>>>
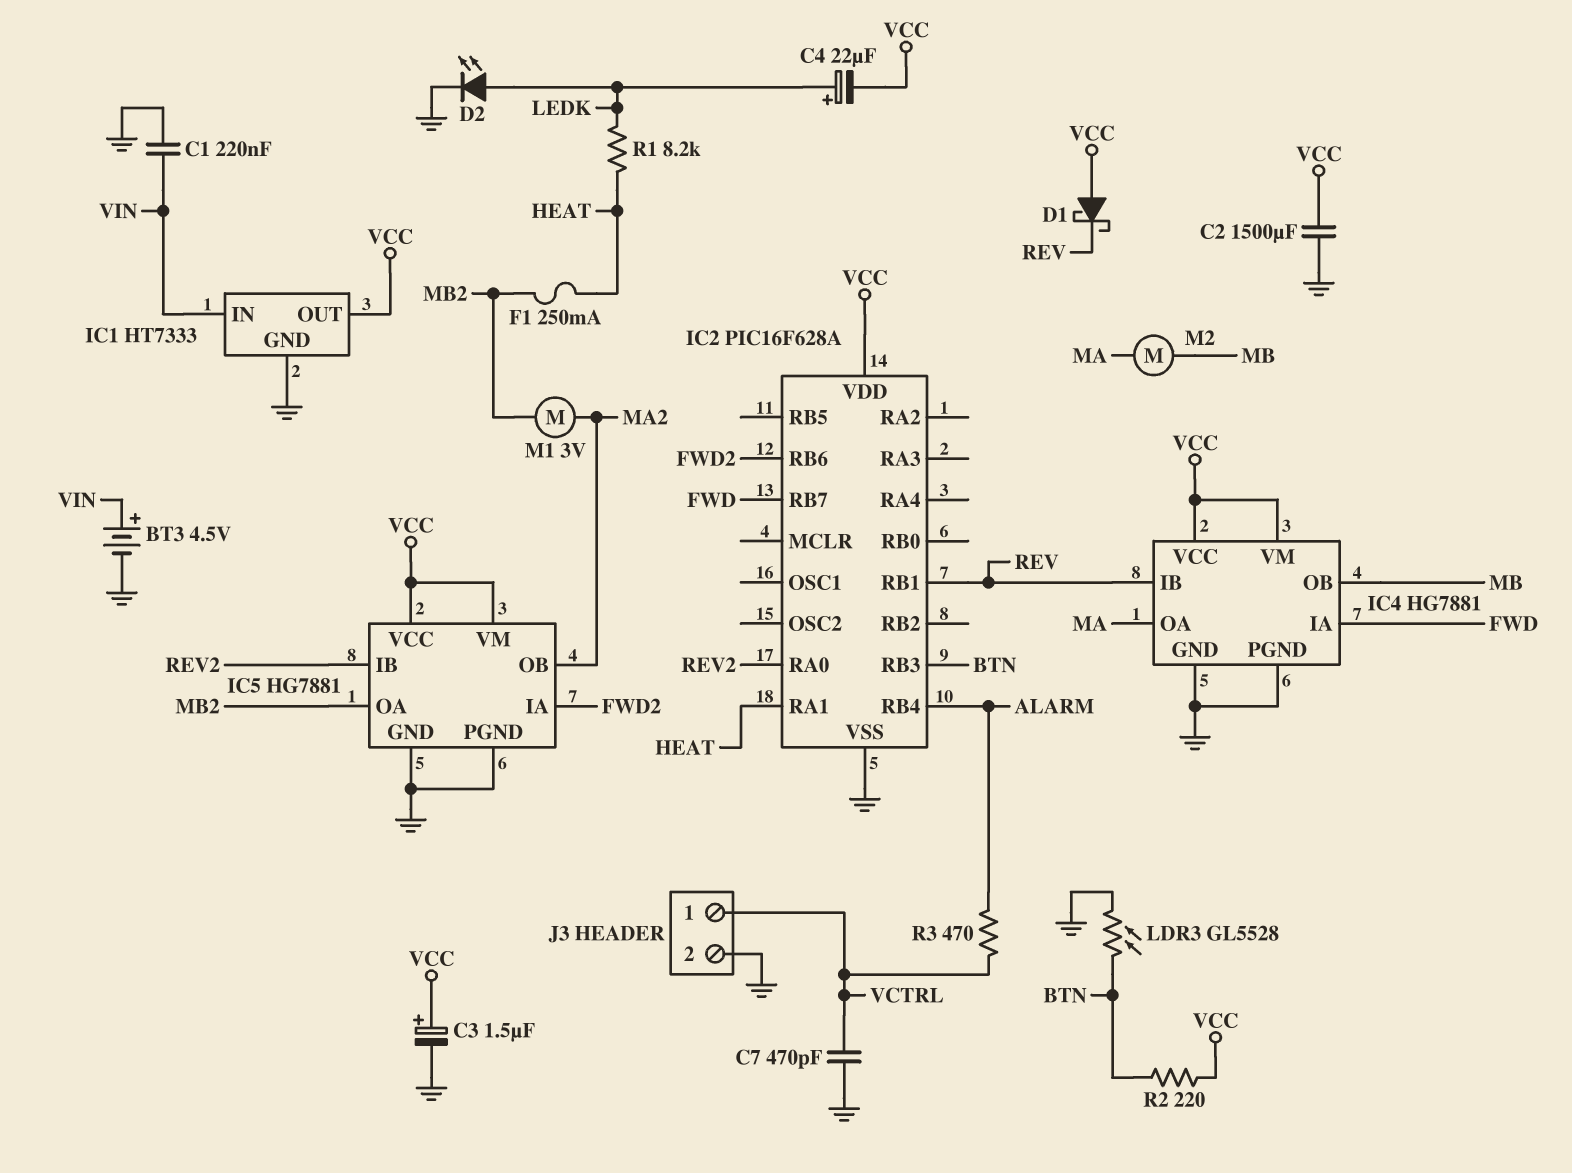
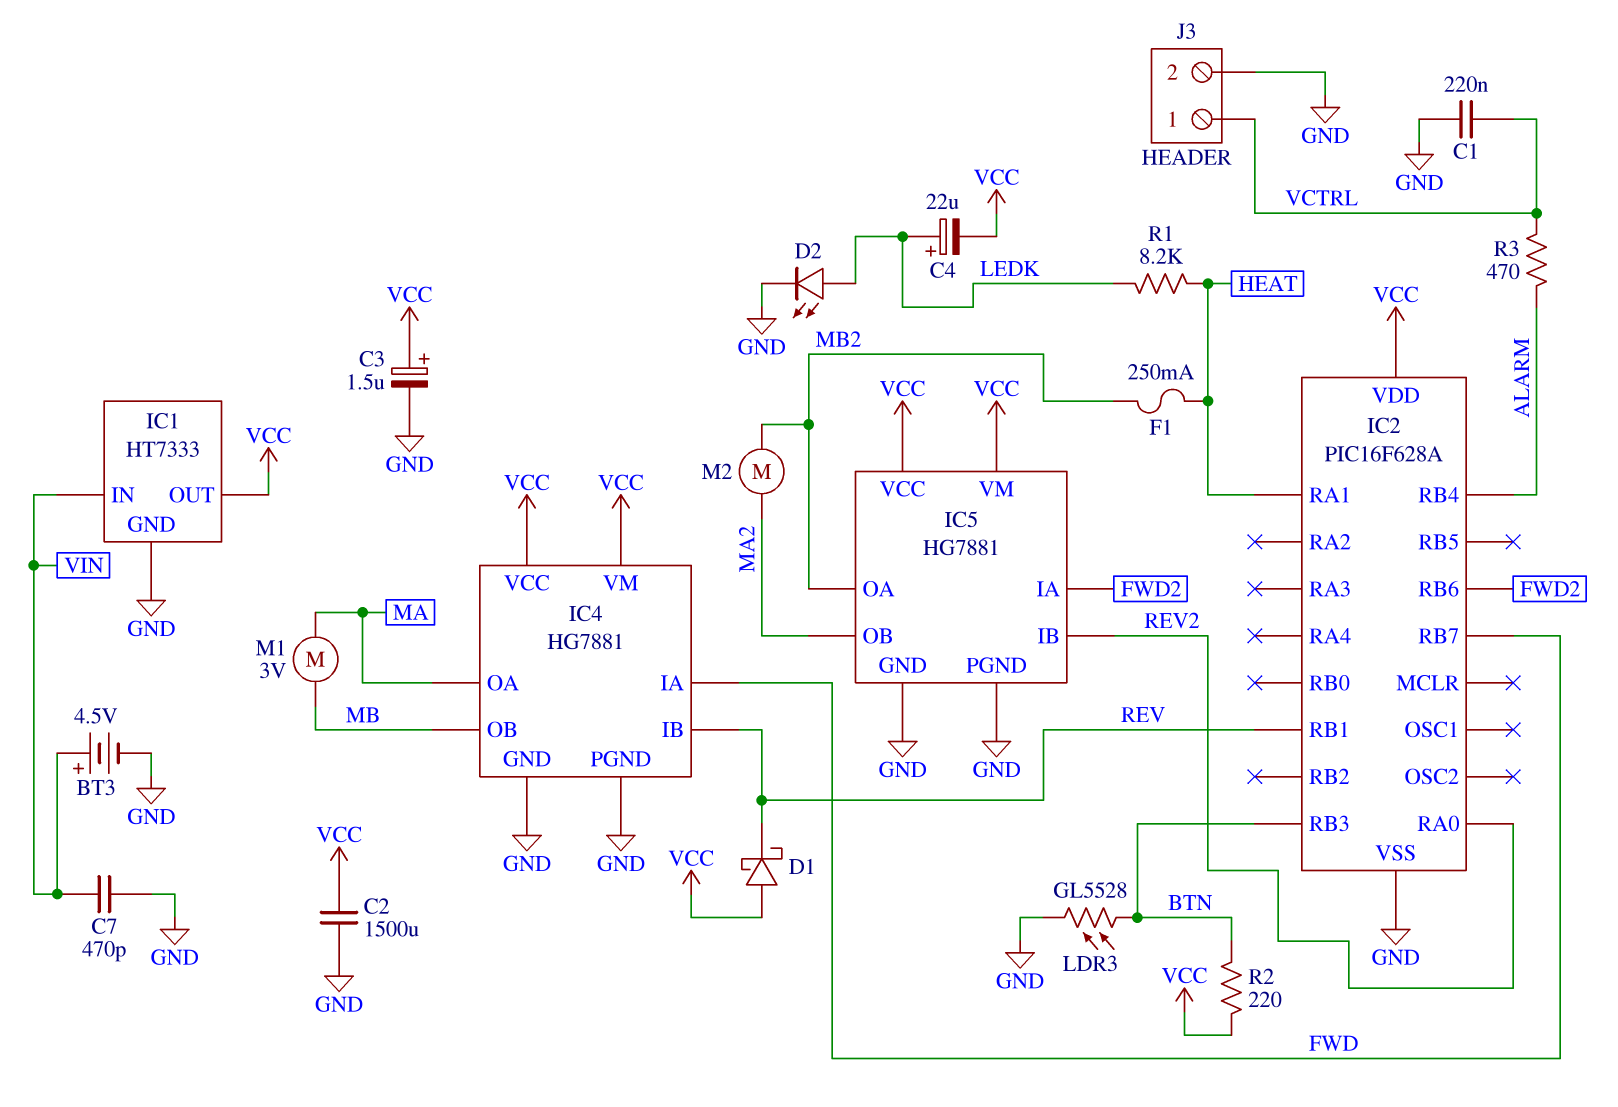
C1: 220nF (GND, VIN) -> 220nF (GND, VCTRL)
C7: 470pF (GND, VCTRL) -> 470pF (GND, VIN)
M1: motor 3V (MA2, MB2) -> motor 3V (MA, MB)
M2: motor (MA, MB) -> motor (MA2, MB2)

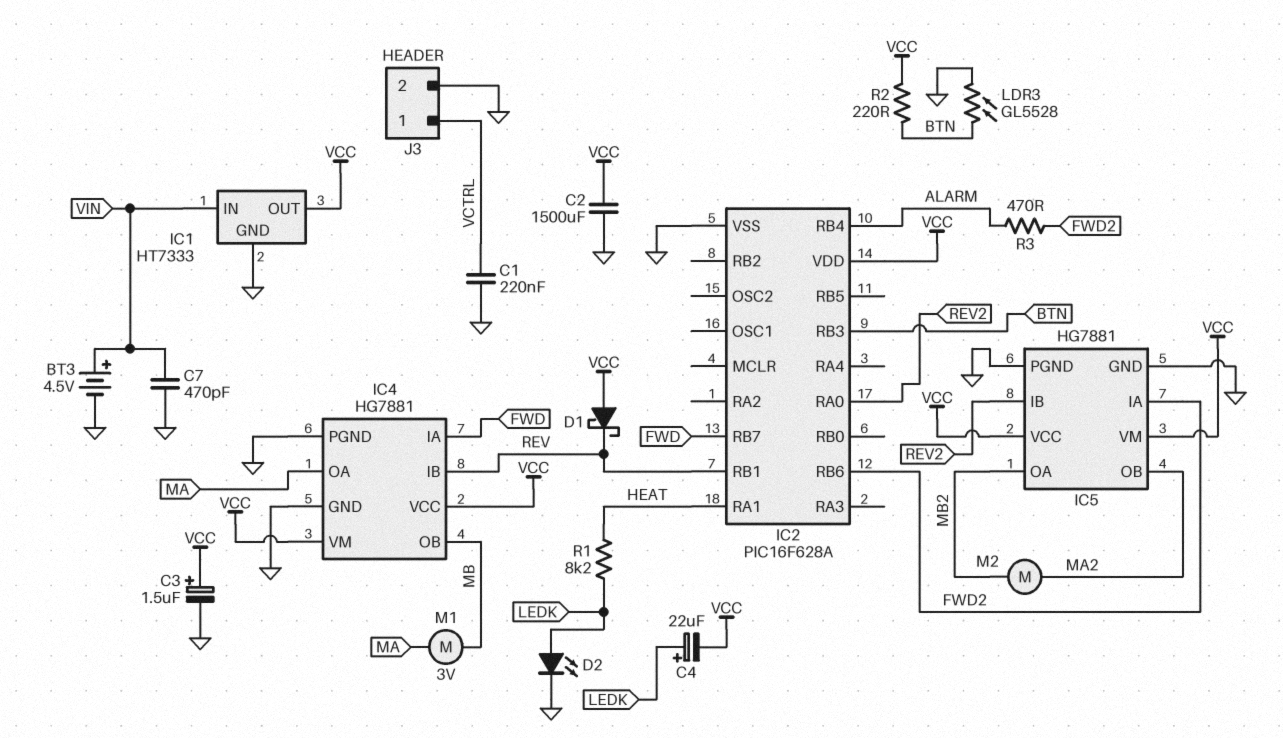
F1: 250mA (HEAT, MB2) -> none
R3: 470 (ALARM, VCTRL) -> 470 (ALARM, FWD2)

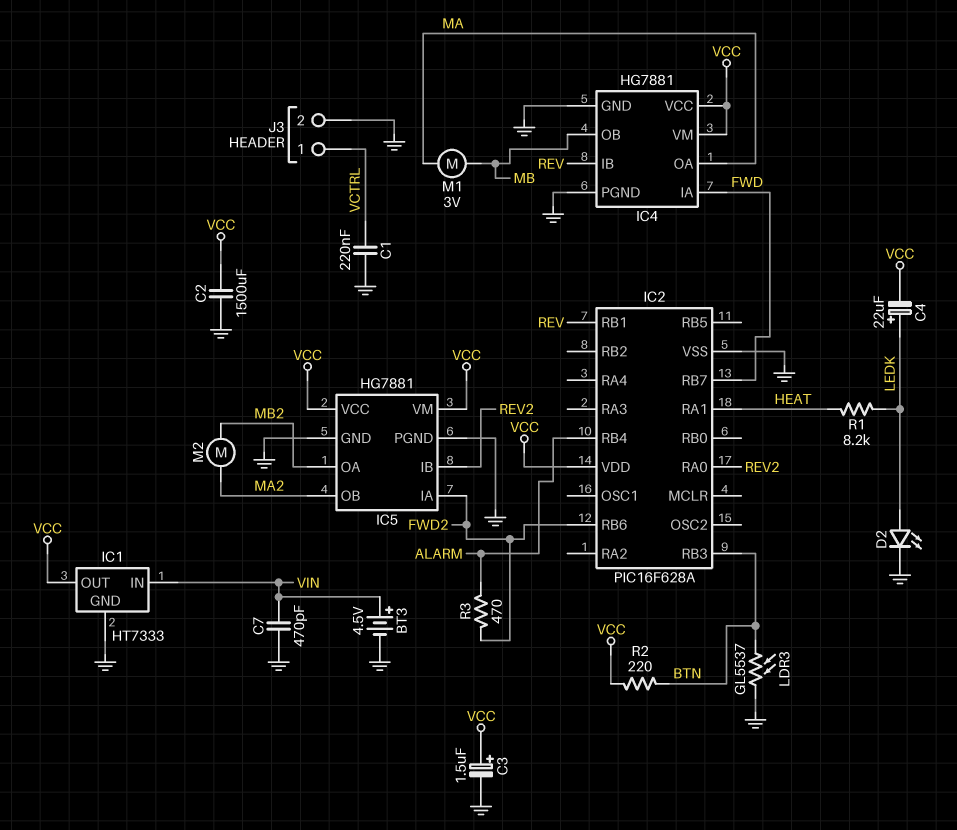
D1: schottky (A VCC, K REV) -> none
LDR3: GL5528 (BTN, GND) -> GL5537 (BTN, GND)

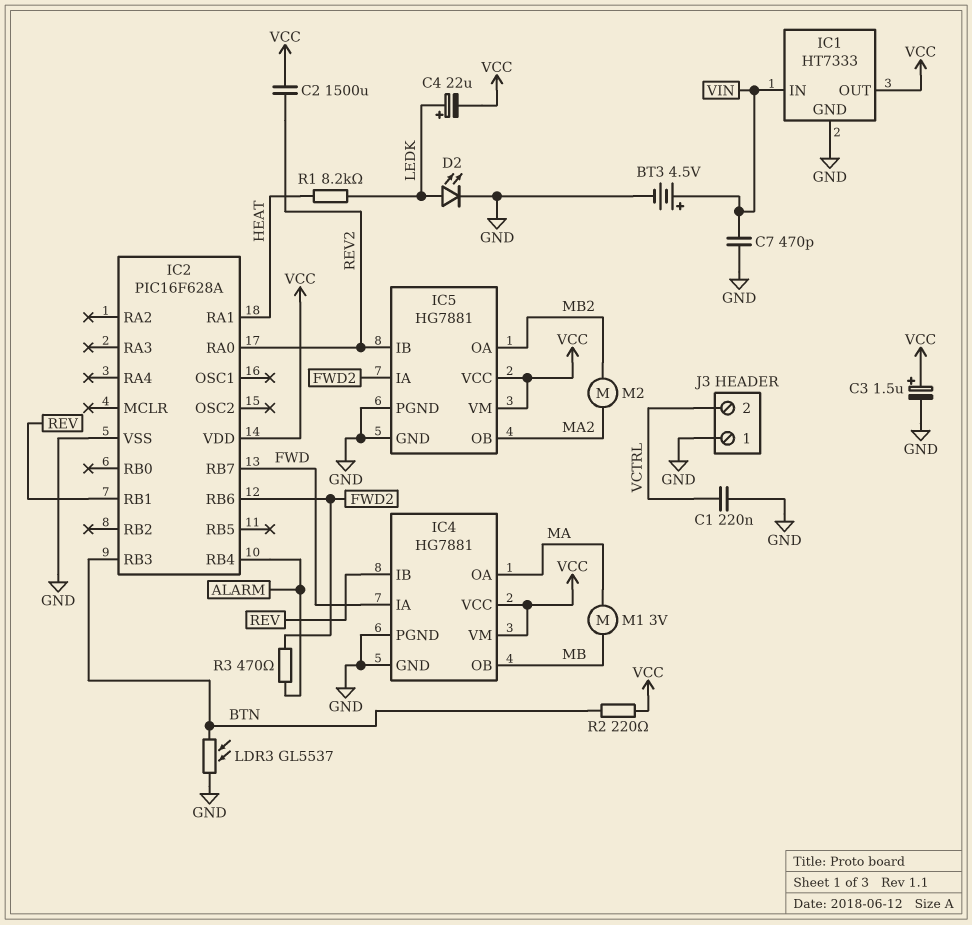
C2: 1500uF (GND, VCC) -> 1500uF (REV2, VCC)
J3 pin 1: VCTRL -> GND
J3 pin 2: GND -> VCTRL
<<<
**EXERCISE:** Copy verbatim the span that begins at the line containing "M2: motor (MA, MB) -> motor (MA2, MB2)" and ends at the last line of the material, inclusive of both; exclude pictures.

**OUTPUT BELOW:**
M2: motor (MA, MB) -> motor (MA2, MB2)

F1: 250mA (HEAT, MB2) -> none
R3: 470 (ALARM, VCTRL) -> 470 (ALARM, FWD2)

D1: schottky (A VCC, K REV) -> none
LDR3: GL5528 (BTN, GND) -> GL5537 (BTN, GND)

C2: 1500uF (GND, VCC) -> 1500uF (REV2, VCC)
J3 pin 1: VCTRL -> GND
J3 pin 2: GND -> VCTRL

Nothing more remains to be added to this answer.